→ Work instruction
Leave out the images and set down the records below exactly.
[Input data Boundary: Start]
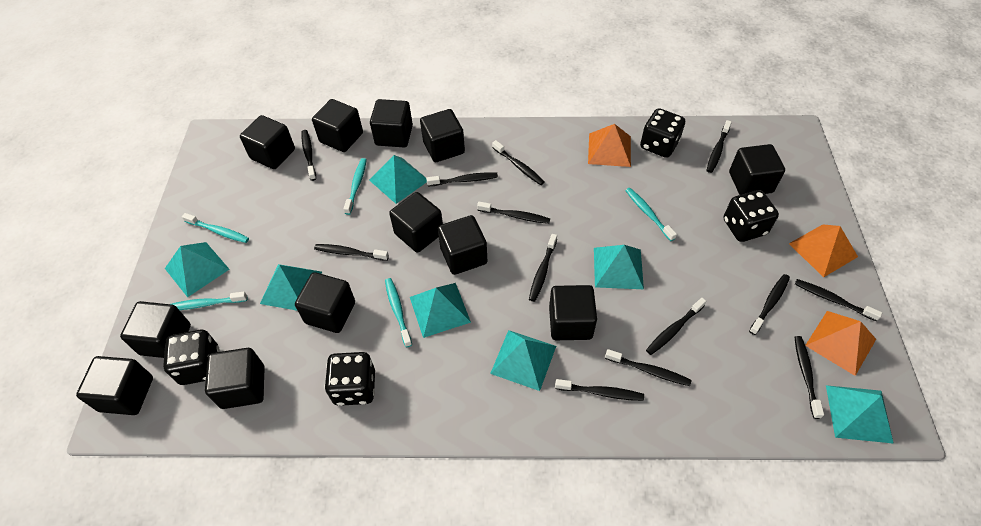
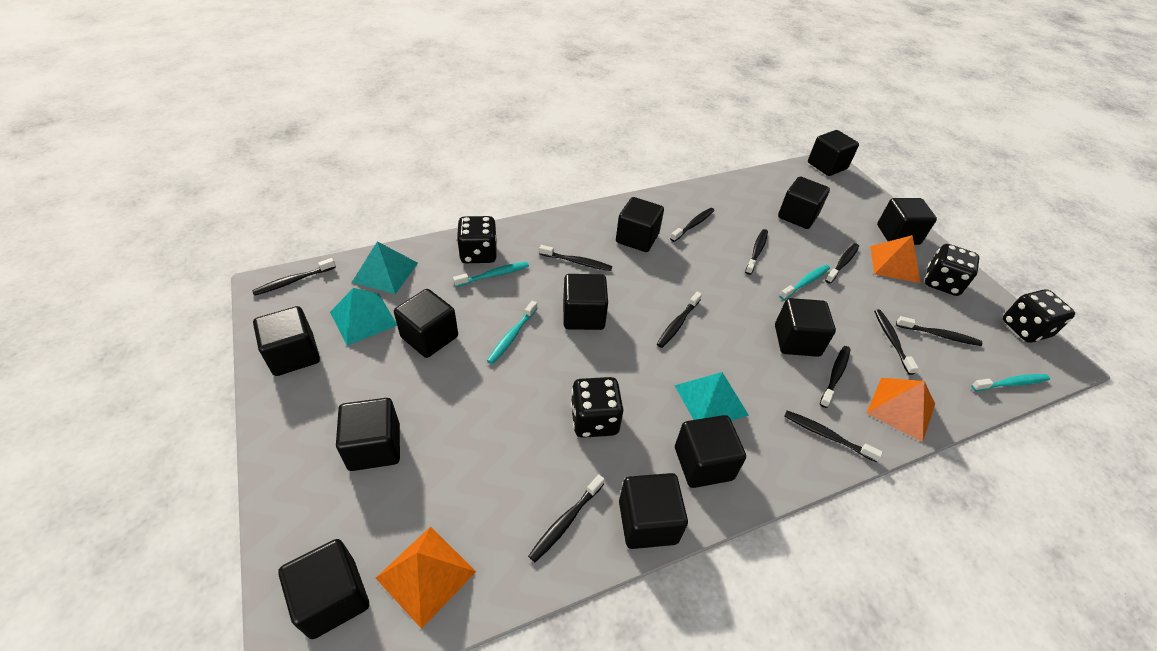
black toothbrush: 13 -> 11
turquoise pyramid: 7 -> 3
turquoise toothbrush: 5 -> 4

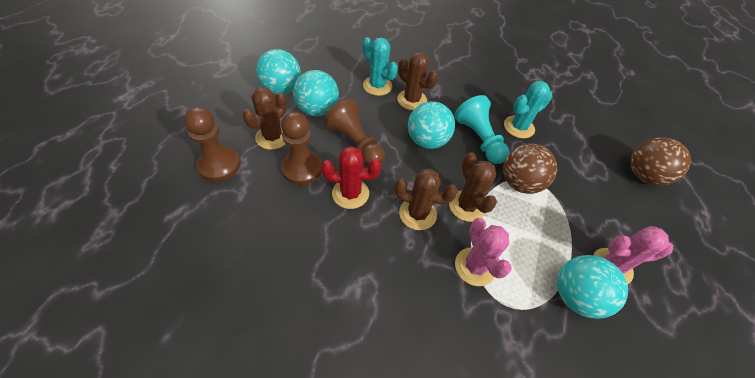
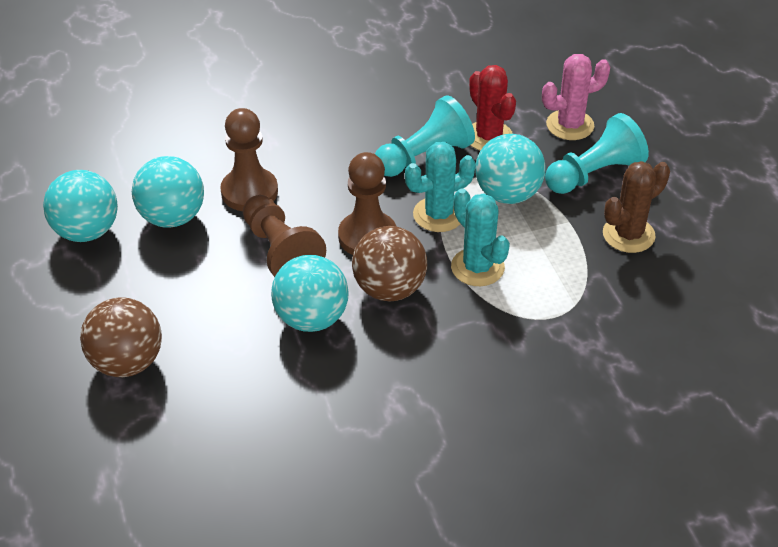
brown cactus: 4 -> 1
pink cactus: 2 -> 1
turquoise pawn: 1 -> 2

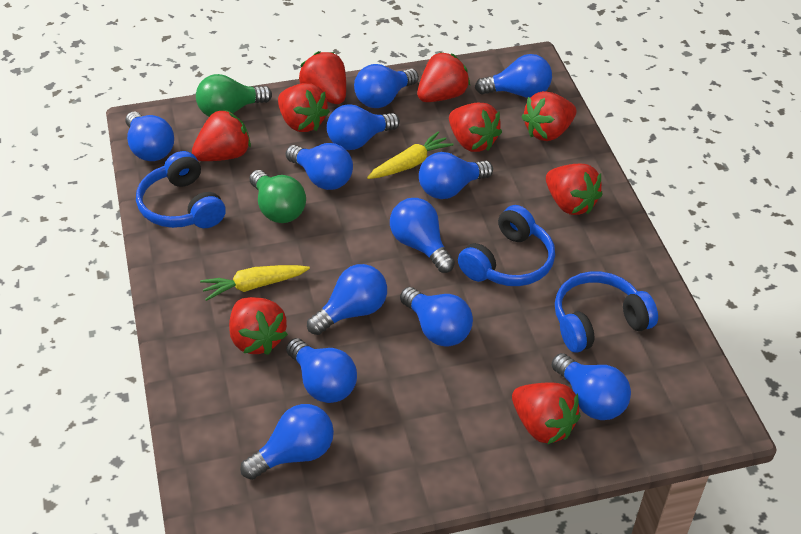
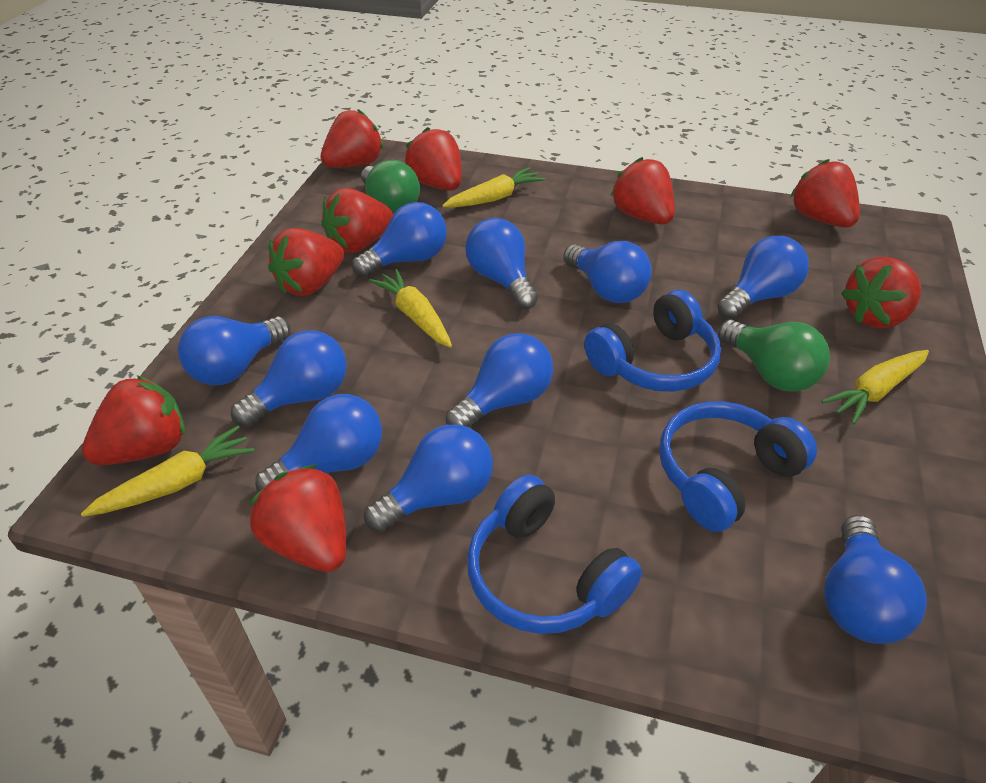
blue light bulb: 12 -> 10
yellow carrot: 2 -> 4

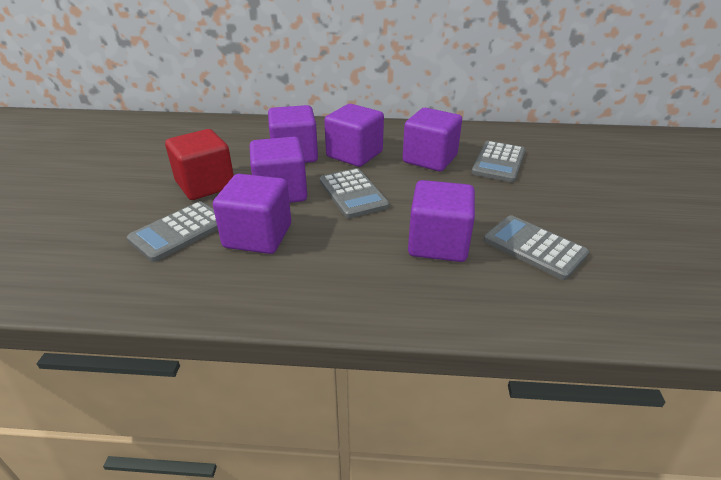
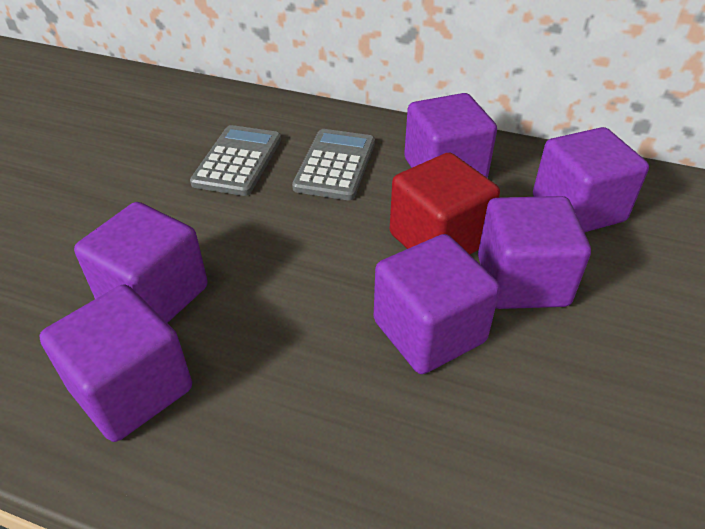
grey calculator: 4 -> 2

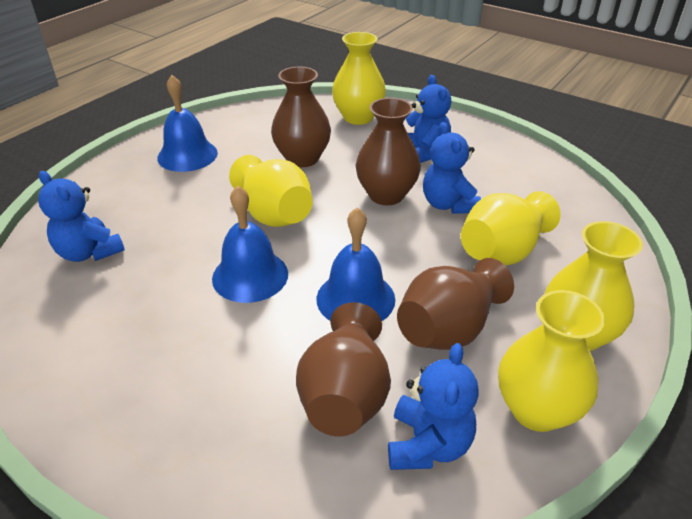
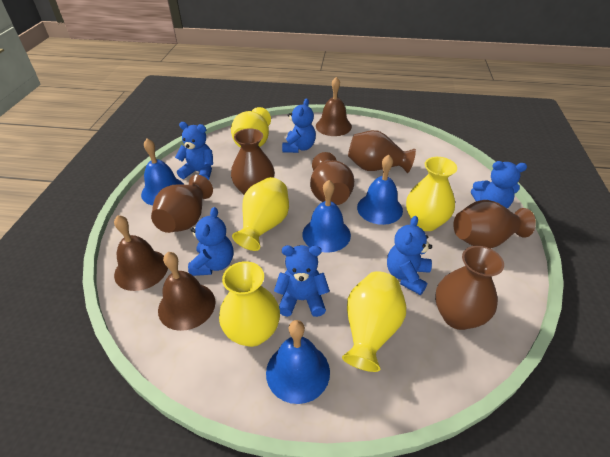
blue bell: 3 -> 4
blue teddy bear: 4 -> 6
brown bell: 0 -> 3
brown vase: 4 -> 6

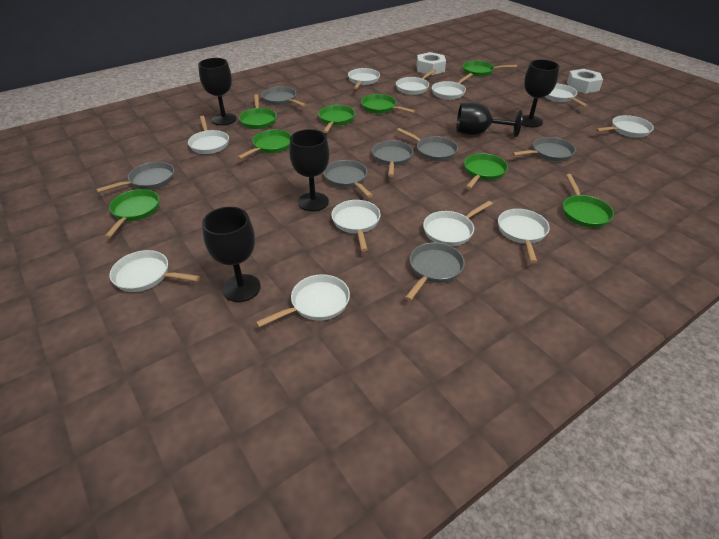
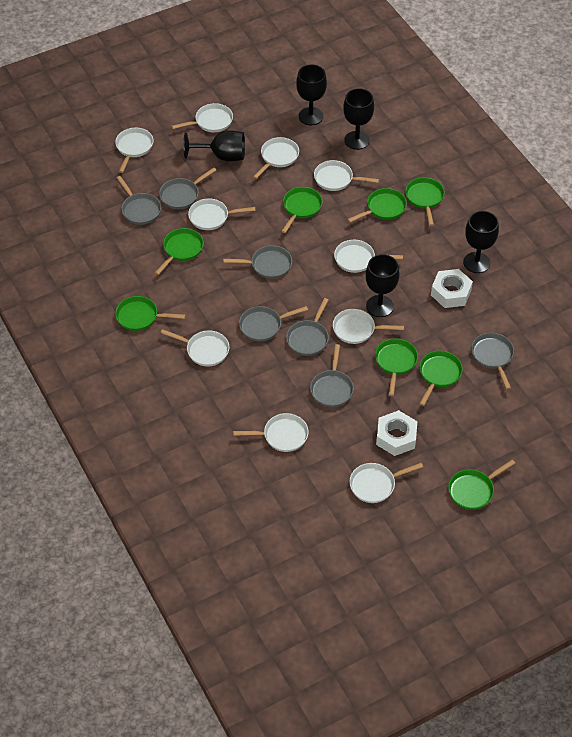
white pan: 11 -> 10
[Input data Boundary: End]
→ Answer to this problem
black toothbrush: 13 -> 11
turquoise pyramid: 7 -> 3
turquoise toothbrush: 5 -> 4

brown cactus: 4 -> 1
pink cactus: 2 -> 1
turquoise pawn: 1 -> 2

blue light bulb: 12 -> 10
yellow carrot: 2 -> 4

grey calculator: 4 -> 2

blue bell: 3 -> 4
blue teddy bear: 4 -> 6
brown bell: 0 -> 3
brown vase: 4 -> 6

white pan: 11 -> 10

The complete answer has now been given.